ASSIGNMENT
Repeat only the lines below from the one containing "- → pinceau/gris 176,142,57,73" through the one containing "dé/rouge 399,237,29,34 →", inclusive, exactly as written.

INFORMATION PROVIDED
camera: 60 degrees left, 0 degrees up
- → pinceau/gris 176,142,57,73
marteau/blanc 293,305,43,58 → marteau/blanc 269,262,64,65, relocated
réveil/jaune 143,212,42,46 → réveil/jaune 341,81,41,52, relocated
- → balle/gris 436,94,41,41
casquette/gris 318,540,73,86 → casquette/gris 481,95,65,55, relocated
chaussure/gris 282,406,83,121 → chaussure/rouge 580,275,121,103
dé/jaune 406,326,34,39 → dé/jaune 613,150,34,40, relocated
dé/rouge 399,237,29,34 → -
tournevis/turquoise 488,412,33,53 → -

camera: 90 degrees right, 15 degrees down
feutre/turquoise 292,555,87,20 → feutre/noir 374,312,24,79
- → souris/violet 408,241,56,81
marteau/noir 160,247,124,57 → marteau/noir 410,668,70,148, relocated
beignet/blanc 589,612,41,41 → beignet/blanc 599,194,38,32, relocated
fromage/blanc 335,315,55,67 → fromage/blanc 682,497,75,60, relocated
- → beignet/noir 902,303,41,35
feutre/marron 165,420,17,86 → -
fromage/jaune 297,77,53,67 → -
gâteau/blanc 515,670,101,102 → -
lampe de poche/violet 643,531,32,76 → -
---
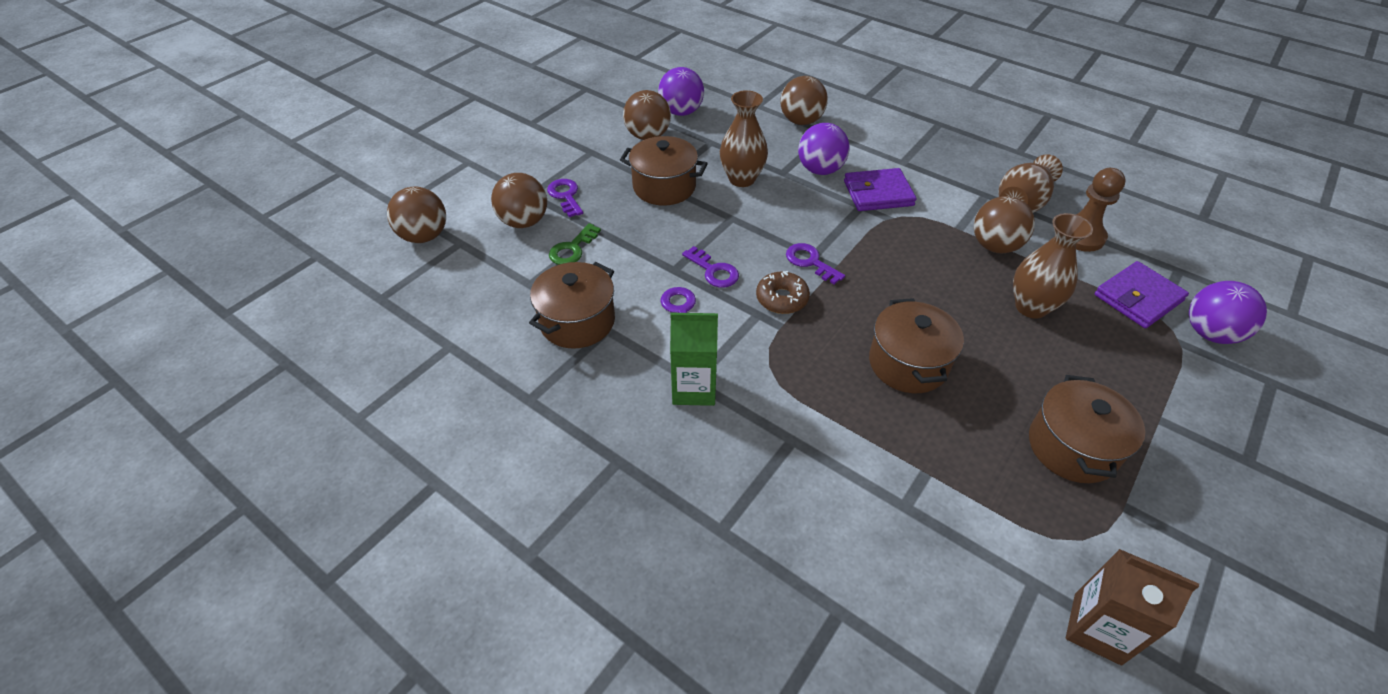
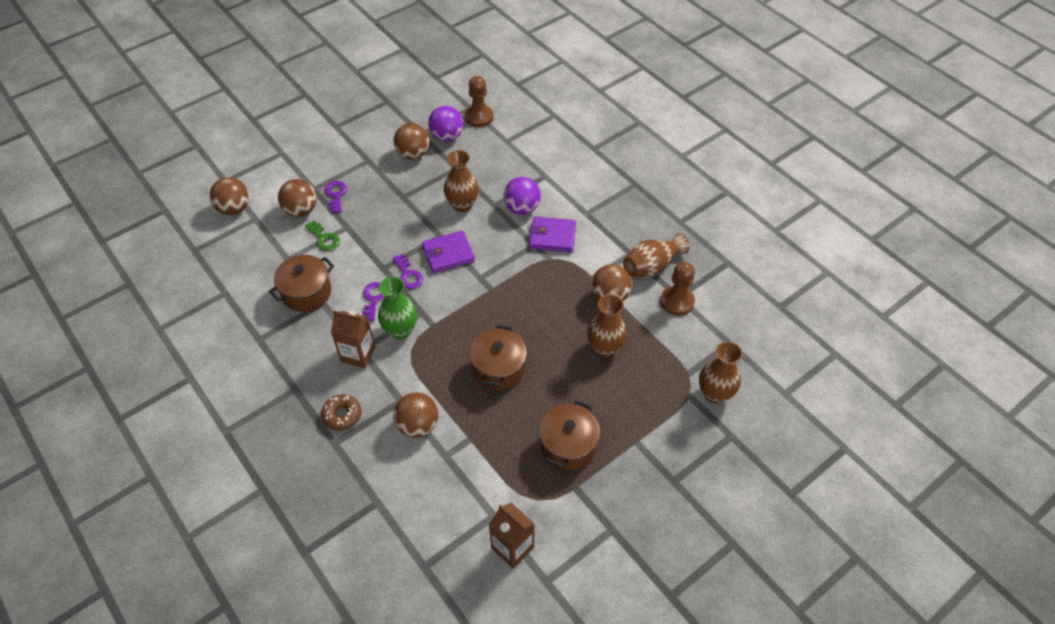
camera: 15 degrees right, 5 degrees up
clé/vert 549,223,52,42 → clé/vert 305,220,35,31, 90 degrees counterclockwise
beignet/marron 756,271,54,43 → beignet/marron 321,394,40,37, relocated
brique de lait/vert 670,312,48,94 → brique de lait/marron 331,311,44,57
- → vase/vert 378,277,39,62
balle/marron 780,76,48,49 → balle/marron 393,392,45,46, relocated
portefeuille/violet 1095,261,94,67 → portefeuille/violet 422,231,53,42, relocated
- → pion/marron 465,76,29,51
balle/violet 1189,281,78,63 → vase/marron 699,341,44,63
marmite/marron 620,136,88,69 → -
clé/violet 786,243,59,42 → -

ANSWER AREA
- → pinceau/gris 176,142,57,73
marteau/blanc 293,305,43,58 → marteau/blanc 269,262,64,65, relocated
réveil/jaune 143,212,42,46 → réveil/jaune 341,81,41,52, relocated
- → balle/gris 436,94,41,41
casquette/gris 318,540,73,86 → casquette/gris 481,95,65,55, relocated
chaussure/gris 282,406,83,121 → chaussure/rouge 580,275,121,103
dé/jaune 406,326,34,39 → dé/jaune 613,150,34,40, relocated
dé/rouge 399,237,29,34 → -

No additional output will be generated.